Exercise objective: Output the data unchanged and complete, minus the images.

Recorded data:
::::::::::
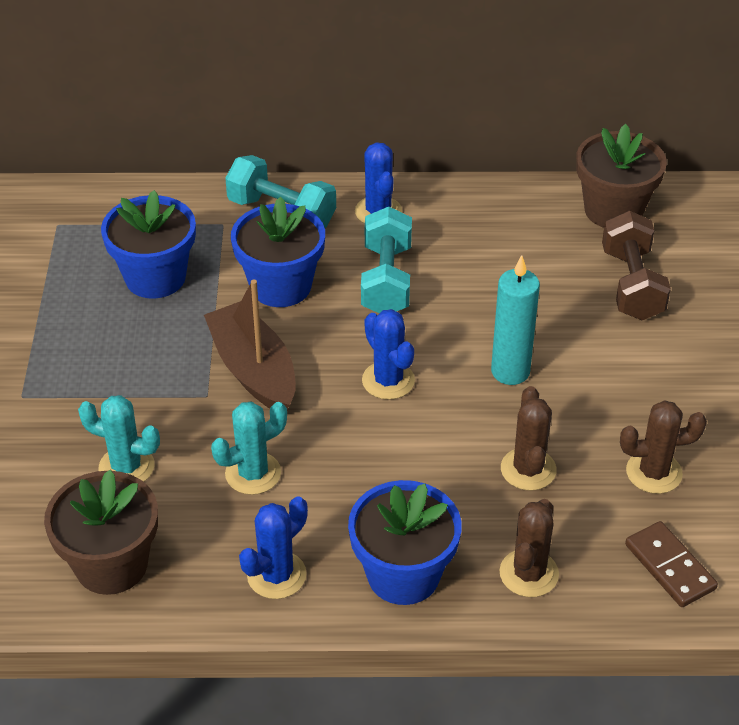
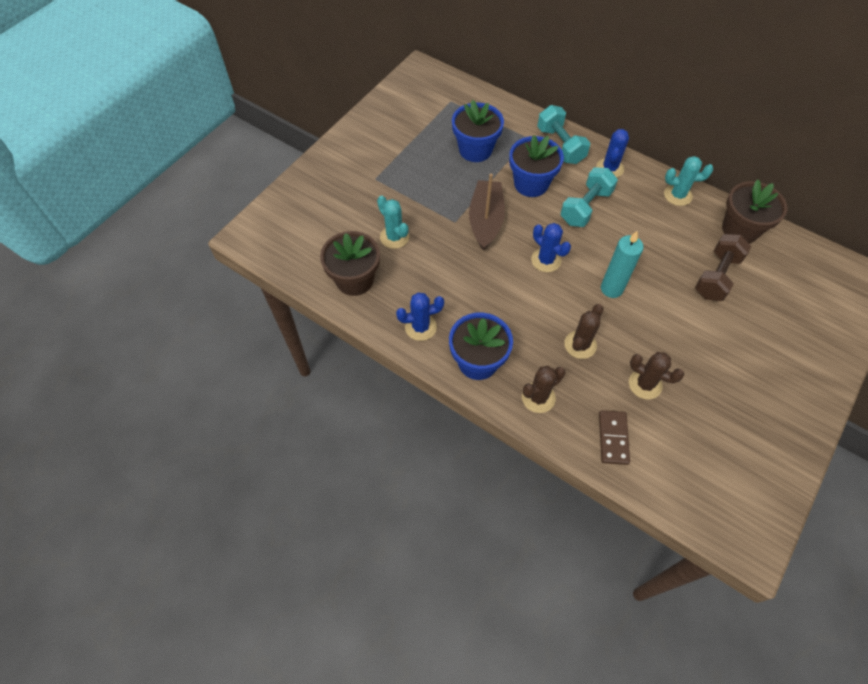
camera: 35 degrees right, 15 degrees up
(253, 473) = (447, 271): turquoise cactus -> turquoise cactus (677, 195)
(388, 380) = (546, 260): blue cactus -> blue cactus turned 45 degrees counterclockwise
::::::::::
Reply:
camera: 35 degrees right, 15 degrees up
(253, 473) = (447, 271): turquoise cactus -> turquoise cactus (677, 195)
(388, 380) = (546, 260): blue cactus -> blue cactus turned 45 degrees counterclockwise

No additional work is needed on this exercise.